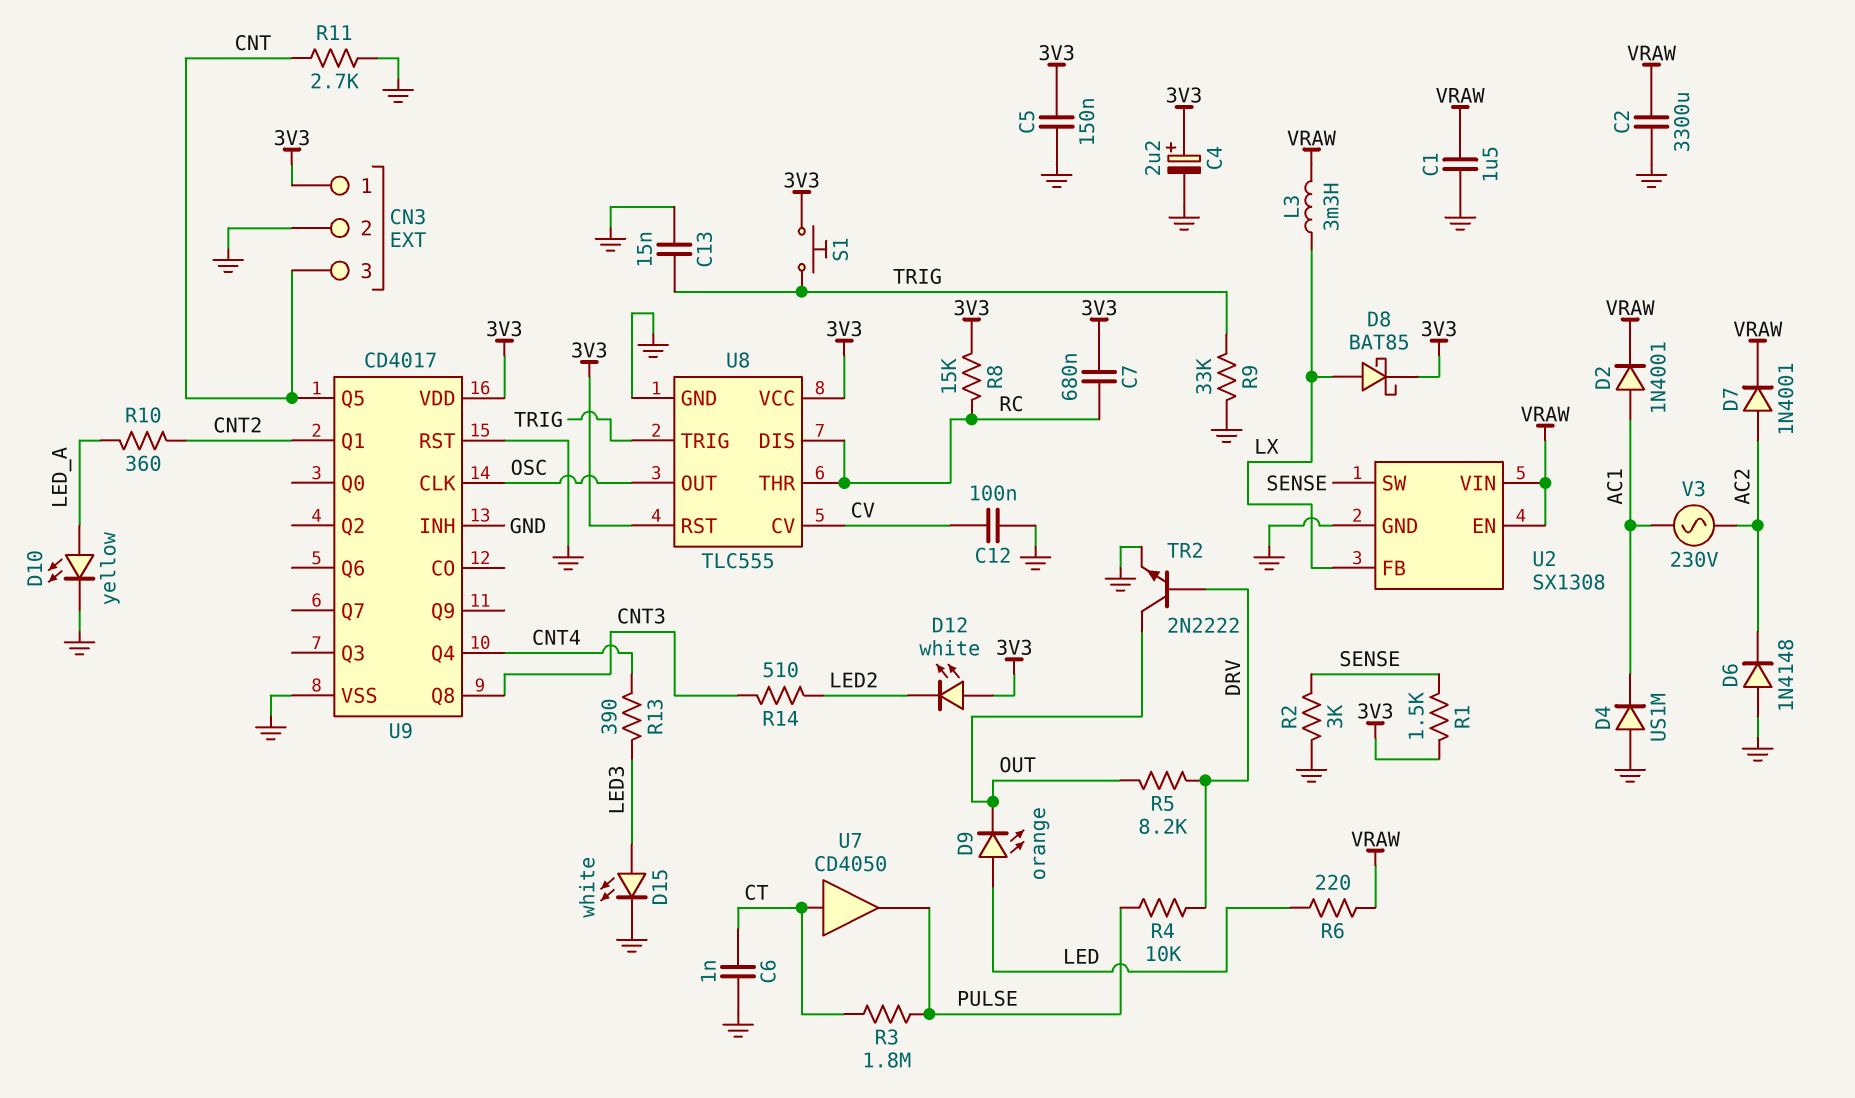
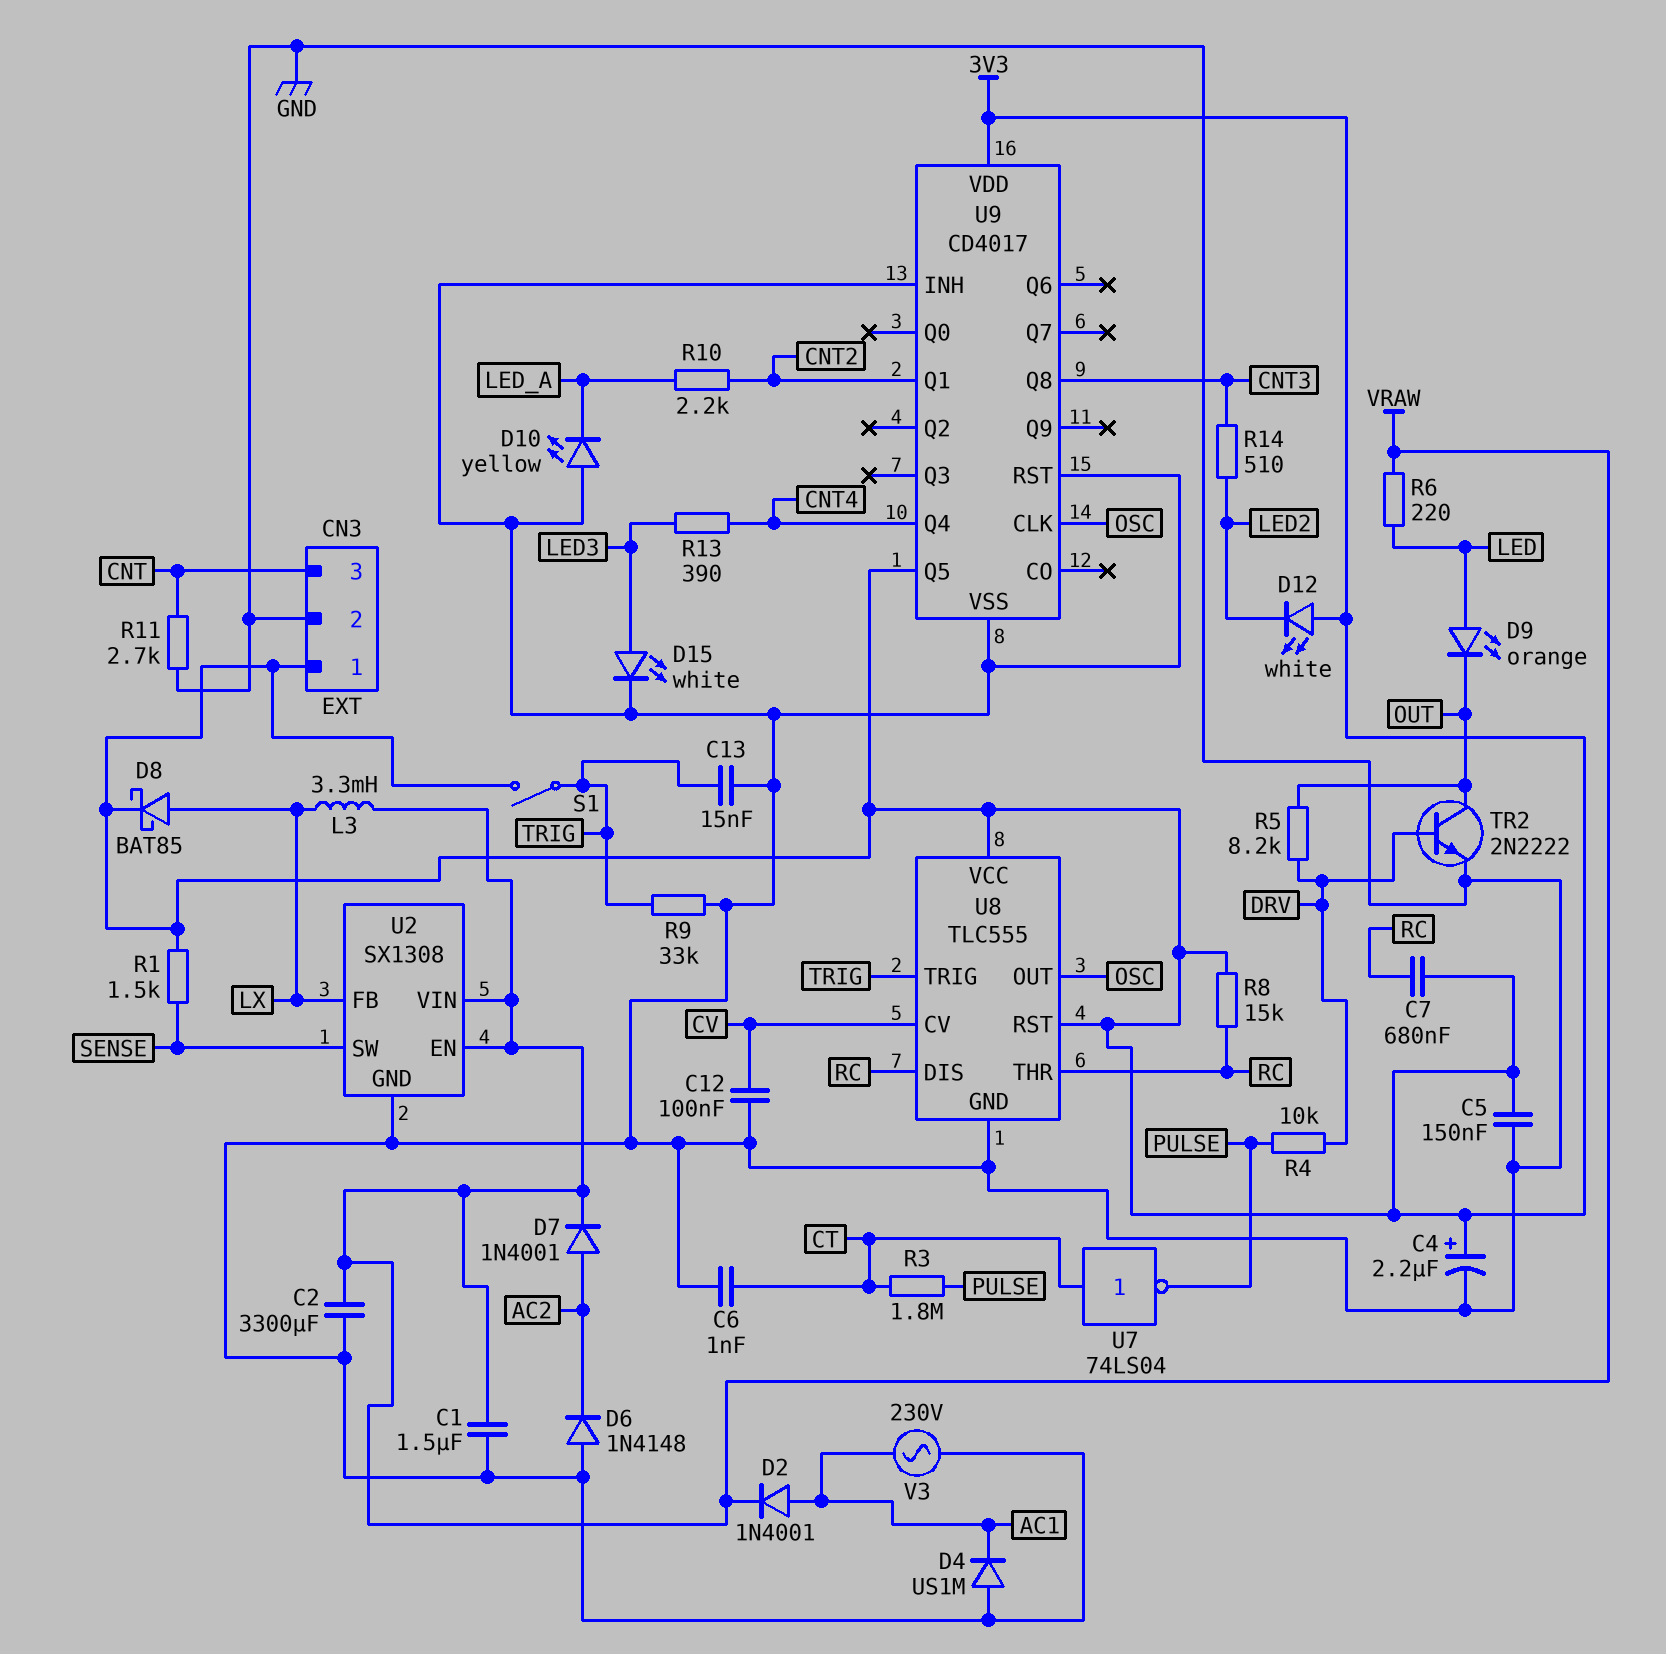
D10: LED yellow (A LED_A, K GND) -> LED yellow (A GND, K LED_A)
R2: 3k (GND, SENSE) -> none
R10: 360 (CNT2, LED_A) -> 2.2k (CNT2, LED_A)
S1: button (3V3, TRIG) -> switch (3V3, TRIG)
U7: buffer CD4050 (in CT, out PULSE) -> NOT 74LS04 (in CT, out PULSE)
U9 pin Q5: CNT -> 3V3
V3: AC 230V (AC1, AC2) -> AC 230V (AC1, GND)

### [Exercise aim]
Transcribe exactly the line containing "R10: 360 (CNT2, LED_A) -> 2.2k (CNT2, LED_A)" along with all later lines of the material, through its last line. Add nothing.

### [Task solution]
R10: 360 (CNT2, LED_A) -> 2.2k (CNT2, LED_A)
S1: button (3V3, TRIG) -> switch (3V3, TRIG)
U7: buffer CD4050 (in CT, out PULSE) -> NOT 74LS04 (in CT, out PULSE)
U9 pin Q5: CNT -> 3V3
V3: AC 230V (AC1, AC2) -> AC 230V (AC1, GND)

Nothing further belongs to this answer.